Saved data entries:
▽
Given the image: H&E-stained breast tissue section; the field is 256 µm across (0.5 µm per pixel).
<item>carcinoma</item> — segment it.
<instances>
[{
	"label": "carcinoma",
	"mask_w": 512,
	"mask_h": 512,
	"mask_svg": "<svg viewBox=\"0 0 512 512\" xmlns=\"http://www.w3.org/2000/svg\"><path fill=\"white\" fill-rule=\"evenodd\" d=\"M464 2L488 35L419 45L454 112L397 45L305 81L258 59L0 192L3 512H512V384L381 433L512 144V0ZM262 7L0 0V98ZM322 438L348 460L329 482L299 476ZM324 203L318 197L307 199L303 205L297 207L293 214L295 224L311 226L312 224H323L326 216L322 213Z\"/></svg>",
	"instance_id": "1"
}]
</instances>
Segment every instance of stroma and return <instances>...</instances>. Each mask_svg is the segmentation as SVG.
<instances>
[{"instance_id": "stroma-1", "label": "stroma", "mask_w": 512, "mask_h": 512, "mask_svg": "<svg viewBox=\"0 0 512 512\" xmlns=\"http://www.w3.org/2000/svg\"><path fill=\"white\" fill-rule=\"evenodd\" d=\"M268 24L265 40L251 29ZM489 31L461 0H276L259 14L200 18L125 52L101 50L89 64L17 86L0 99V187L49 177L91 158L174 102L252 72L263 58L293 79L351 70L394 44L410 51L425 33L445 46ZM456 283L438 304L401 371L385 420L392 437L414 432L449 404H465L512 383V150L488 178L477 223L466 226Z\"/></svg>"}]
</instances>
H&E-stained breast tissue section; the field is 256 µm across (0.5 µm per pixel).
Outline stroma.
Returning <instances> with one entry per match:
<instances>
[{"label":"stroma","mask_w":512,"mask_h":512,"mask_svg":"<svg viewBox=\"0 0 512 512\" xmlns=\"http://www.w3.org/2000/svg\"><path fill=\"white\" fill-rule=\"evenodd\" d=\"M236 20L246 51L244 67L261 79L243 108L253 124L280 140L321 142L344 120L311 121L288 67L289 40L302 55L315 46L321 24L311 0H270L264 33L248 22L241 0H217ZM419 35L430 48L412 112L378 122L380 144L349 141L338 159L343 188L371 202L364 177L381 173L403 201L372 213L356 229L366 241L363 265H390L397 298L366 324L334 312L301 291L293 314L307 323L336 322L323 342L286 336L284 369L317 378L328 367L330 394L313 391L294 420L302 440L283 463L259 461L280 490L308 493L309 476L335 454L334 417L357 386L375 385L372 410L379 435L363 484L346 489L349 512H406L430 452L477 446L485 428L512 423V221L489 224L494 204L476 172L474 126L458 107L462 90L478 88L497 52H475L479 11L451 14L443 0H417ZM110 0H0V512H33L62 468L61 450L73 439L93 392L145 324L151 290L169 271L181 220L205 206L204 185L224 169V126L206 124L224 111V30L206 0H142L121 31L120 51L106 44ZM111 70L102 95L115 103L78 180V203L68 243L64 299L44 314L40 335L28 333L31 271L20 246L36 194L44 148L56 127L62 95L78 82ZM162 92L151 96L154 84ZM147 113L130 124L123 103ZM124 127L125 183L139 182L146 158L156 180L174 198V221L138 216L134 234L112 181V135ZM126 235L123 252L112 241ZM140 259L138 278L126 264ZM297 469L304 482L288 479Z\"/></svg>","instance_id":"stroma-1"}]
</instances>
△
Write the material out again word for word.

Correct output:
Given the image: H&E-stained breast tissue section; the field is 256 µm across (0.5 µm per pixel).
<item>carcinoma</item> — segment it.
<instances>
[{
	"label": "carcinoma",
	"mask_w": 512,
	"mask_h": 512,
	"mask_svg": "<svg viewBox=\"0 0 512 512\" xmlns=\"http://www.w3.org/2000/svg\"><path fill=\"white\" fill-rule=\"evenodd\" d=\"M464 2L488 35L419 45L454 112L397 45L305 81L258 59L0 192L3 512H512V384L381 433L512 144V0ZM262 7L0 0V98ZM322 438L348 460L329 482L299 476ZM324 203L318 197L307 199L303 205L297 207L293 214L295 224L311 226L312 224H323L326 216L322 213Z\"/></svg>",
	"instance_id": "1"
}]
</instances>
Segment every instance of stroma and return <instances>...</instances>. Each mask_svg is the segmentation as SVG.
<instances>
[{"instance_id": "stroma-1", "label": "stroma", "mask_w": 512, "mask_h": 512, "mask_svg": "<svg viewBox=\"0 0 512 512\" xmlns=\"http://www.w3.org/2000/svg\"><path fill=\"white\" fill-rule=\"evenodd\" d=\"M268 24L265 40L251 29ZM489 31L461 0H276L259 14L200 18L125 52L101 50L89 64L17 86L0 99V187L49 177L91 158L174 102L252 72L263 58L293 79L351 70L394 44L410 51L425 33L445 46ZM456 283L438 304L401 371L385 420L392 437L414 432L449 404H465L512 383V150L488 178L477 223L466 226Z\"/></svg>"}]
</instances>
H&E-stained breast tissue section; the field is 256 µm across (0.5 µm per pixel).
Outline stroma.
Returning <instances> with one entry per match:
<instances>
[{"label":"stroma","mask_w":512,"mask_h":512,"mask_svg":"<svg viewBox=\"0 0 512 512\" xmlns=\"http://www.w3.org/2000/svg\"><path fill=\"white\" fill-rule=\"evenodd\" d=\"M236 20L246 51L244 67L261 79L243 108L253 124L280 140L321 142L344 120L311 121L288 67L289 40L302 55L315 46L321 24L311 0H270L264 33L248 22L241 0H217ZM419 35L430 48L412 112L378 122L380 144L349 141L338 159L343 188L371 202L364 177L381 173L403 201L372 213L356 229L366 241L363 265H390L397 298L366 324L334 312L301 291L293 314L307 323L336 322L323 342L286 336L284 369L317 378L328 367L330 394L313 391L294 420L302 440L283 463L259 461L280 490L308 493L309 476L335 454L334 417L357 386L375 385L372 410L379 435L363 484L346 489L349 512H406L430 452L477 446L485 428L512 423V221L489 224L494 204L476 172L474 126L458 107L462 90L478 88L497 52H475L479 11L451 14L443 0H417ZM110 0H0V512H33L62 468L61 450L73 439L93 392L145 324L151 290L169 271L181 220L205 206L204 185L224 169V126L206 124L224 111V30L206 0H142L121 31L120 51L106 44ZM111 70L102 95L115 103L78 180V203L68 243L64 299L44 314L40 335L28 333L31 271L20 246L36 194L44 148L56 127L62 95L78 82ZM162 92L151 96L154 84ZM147 113L130 124L123 103ZM124 127L125 183L139 182L146 158L156 180L174 198V221L138 216L134 234L112 181V135ZM126 235L123 252L112 241ZM140 259L138 278L126 264ZM297 469L304 482L288 479Z\"/></svg>","instance_id":"stroma-1"}]
</instances>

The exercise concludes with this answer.